Source records:

- - -

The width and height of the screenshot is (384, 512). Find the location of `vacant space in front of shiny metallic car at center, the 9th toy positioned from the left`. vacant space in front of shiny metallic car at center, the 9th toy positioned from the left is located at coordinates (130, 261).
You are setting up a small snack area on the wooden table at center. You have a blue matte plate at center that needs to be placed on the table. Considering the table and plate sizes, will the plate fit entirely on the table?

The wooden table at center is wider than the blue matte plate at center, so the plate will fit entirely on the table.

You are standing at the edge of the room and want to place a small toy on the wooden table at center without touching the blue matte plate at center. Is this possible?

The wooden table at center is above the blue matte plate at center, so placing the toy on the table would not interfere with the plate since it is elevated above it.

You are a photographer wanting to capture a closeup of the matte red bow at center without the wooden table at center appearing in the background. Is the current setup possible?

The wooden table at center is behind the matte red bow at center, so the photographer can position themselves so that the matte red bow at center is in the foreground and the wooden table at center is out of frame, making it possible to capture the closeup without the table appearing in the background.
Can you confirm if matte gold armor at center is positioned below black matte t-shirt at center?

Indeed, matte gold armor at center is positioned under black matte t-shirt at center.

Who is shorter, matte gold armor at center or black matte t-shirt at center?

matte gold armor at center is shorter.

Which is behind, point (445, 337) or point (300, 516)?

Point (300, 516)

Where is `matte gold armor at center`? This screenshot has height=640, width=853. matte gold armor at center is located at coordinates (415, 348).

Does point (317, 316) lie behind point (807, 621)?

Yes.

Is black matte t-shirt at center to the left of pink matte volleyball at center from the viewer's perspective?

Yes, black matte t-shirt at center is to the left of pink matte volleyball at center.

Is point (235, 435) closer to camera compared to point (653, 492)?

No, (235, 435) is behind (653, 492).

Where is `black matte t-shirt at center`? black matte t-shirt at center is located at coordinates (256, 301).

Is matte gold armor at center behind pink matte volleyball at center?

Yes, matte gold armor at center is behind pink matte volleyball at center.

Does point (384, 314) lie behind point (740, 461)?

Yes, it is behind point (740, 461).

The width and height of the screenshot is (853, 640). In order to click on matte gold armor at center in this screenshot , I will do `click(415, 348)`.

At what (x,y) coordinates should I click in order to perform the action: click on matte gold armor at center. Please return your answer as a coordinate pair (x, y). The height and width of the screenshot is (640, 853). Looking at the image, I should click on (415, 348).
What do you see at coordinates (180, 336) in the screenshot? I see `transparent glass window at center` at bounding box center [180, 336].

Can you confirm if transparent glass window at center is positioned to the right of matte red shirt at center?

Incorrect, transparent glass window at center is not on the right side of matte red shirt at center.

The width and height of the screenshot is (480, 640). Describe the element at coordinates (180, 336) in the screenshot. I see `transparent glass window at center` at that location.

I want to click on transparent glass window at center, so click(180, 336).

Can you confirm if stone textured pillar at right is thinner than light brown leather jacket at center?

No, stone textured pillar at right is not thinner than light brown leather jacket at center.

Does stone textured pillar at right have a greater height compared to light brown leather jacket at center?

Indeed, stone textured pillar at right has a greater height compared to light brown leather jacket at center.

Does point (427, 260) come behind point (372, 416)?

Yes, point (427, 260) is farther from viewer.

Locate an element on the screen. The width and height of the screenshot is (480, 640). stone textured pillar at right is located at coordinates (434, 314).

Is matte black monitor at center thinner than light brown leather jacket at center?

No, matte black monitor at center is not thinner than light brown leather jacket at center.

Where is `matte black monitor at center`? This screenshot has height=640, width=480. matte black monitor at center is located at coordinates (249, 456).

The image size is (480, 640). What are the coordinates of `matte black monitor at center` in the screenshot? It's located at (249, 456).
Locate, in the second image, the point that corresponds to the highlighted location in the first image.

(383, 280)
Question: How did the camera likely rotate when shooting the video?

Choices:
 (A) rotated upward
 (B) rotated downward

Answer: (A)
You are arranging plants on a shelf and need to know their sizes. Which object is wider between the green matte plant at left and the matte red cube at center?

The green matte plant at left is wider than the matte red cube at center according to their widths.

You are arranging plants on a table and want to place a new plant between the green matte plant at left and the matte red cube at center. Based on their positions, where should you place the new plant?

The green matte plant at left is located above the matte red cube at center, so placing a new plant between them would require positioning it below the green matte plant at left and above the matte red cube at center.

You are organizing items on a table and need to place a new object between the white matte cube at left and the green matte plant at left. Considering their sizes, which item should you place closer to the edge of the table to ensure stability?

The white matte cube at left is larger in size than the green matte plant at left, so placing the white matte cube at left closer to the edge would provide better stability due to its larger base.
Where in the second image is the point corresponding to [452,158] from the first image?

- - -

Required task: Return all of the items above verbatim, changing nothing in any of them.

Written answer:
The width and height of the screenshot is (384, 512). Find the location of `vacant space in front of shiny metallic car at center, the 9th toy positioned from the left`. vacant space in front of shiny metallic car at center, the 9th toy positioned from the left is located at coordinates (130, 261).
You are setting up a small snack area on the wooden table at center. You have a blue matte plate at center that needs to be placed on the table. Considering the table and plate sizes, will the plate fit entirely on the table?

The wooden table at center is wider than the blue matte plate at center, so the plate will fit entirely on the table.

You are standing at the edge of the room and want to place a small toy on the wooden table at center without touching the blue matte plate at center. Is this possible?

The wooden table at center is above the blue matte plate at center, so placing the toy on the table would not interfere with the plate since it is elevated above it.

You are a photographer wanting to capture a closeup of the matte red bow at center without the wooden table at center appearing in the background. Is the current setup possible?

The wooden table at center is behind the matte red bow at center, so the photographer can position themselves so that the matte red bow at center is in the foreground and the wooden table at center is out of frame, making it possible to capture the closeup without the table appearing in the background.
Can you confirm if matte gold armor at center is positioned below black matte t-shirt at center?

Indeed, matte gold armor at center is positioned under black matte t-shirt at center.

Who is shorter, matte gold armor at center or black matte t-shirt at center?

matte gold armor at center is shorter.

Which is behind, point (445, 337) or point (300, 516)?

Point (300, 516)

Where is `matte gold armor at center`? This screenshot has height=640, width=853. matte gold armor at center is located at coordinates (415, 348).

Does point (317, 316) lie behind point (807, 621)?

Yes.

Is black matte t-shirt at center to the left of pink matte volleyball at center from the viewer's perspective?

Yes, black matte t-shirt at center is to the left of pink matte volleyball at center.

Is point (235, 435) closer to camera compared to point (653, 492)?

No, (235, 435) is behind (653, 492).

Where is `black matte t-shirt at center`? black matte t-shirt at center is located at coordinates (256, 301).

Is matte gold armor at center behind pink matte volleyball at center?

Yes, matte gold armor at center is behind pink matte volleyball at center.

Does point (384, 314) lie behind point (740, 461)?

Yes, it is behind point (740, 461).

The width and height of the screenshot is (853, 640). In order to click on matte gold armor at center in this screenshot , I will do `click(415, 348)`.

At what (x,y) coordinates should I click in order to perform the action: click on matte gold armor at center. Please return your answer as a coordinate pair (x, y). The height and width of the screenshot is (640, 853). Looking at the image, I should click on (415, 348).
What do you see at coordinates (180, 336) in the screenshot? I see `transparent glass window at center` at bounding box center [180, 336].

Can you confirm if transparent glass window at center is positioned to the right of matte red shirt at center?

Incorrect, transparent glass window at center is not on the right side of matte red shirt at center.

The width and height of the screenshot is (480, 640). Describe the element at coordinates (180, 336) in the screenshot. I see `transparent glass window at center` at that location.

I want to click on transparent glass window at center, so click(180, 336).

Can you confirm if stone textured pillar at right is thinner than light brown leather jacket at center?

No, stone textured pillar at right is not thinner than light brown leather jacket at center.

Does stone textured pillar at right have a greater height compared to light brown leather jacket at center?

Indeed, stone textured pillar at right has a greater height compared to light brown leather jacket at center.

Does point (427, 260) come behind point (372, 416)?

Yes, point (427, 260) is farther from viewer.

Locate an element on the screen. The width and height of the screenshot is (480, 640). stone textured pillar at right is located at coordinates (434, 314).

Is matte black monitor at center thinner than light brown leather jacket at center?

No, matte black monitor at center is not thinner than light brown leather jacket at center.

Where is `matte black monitor at center`? This screenshot has height=640, width=480. matte black monitor at center is located at coordinates (249, 456).

The image size is (480, 640). What are the coordinates of `matte black monitor at center` in the screenshot? It's located at (249, 456).
Locate, in the second image, the point that corresponds to the highlighted location in the first image.

(383, 280)
Question: How did the camera likely rotate when shooting the video?

Choices:
 (A) rotated upward
 (B) rotated downward

Answer: (A)
You are arranging plants on a shelf and need to know their sizes. Which object is wider between the green matte plant at left and the matte red cube at center?

The green matte plant at left is wider than the matte red cube at center according to their widths.

You are arranging plants on a table and want to place a new plant between the green matte plant at left and the matte red cube at center. Based on their positions, where should you place the new plant?

The green matte plant at left is located above the matte red cube at center, so placing a new plant between them would require positioning it below the green matte plant at left and above the matte red cube at center.

You are organizing items on a table and need to place a new object between the white matte cube at left and the green matte plant at left. Considering their sizes, which item should you place closer to the edge of the table to ensure stability?

The white matte cube at left is larger in size than the green matte plant at left, so placing the white matte cube at left closer to the edge would provide better stability due to its larger base.
Where in the second image is the point corresponding to [452,158] from the first image?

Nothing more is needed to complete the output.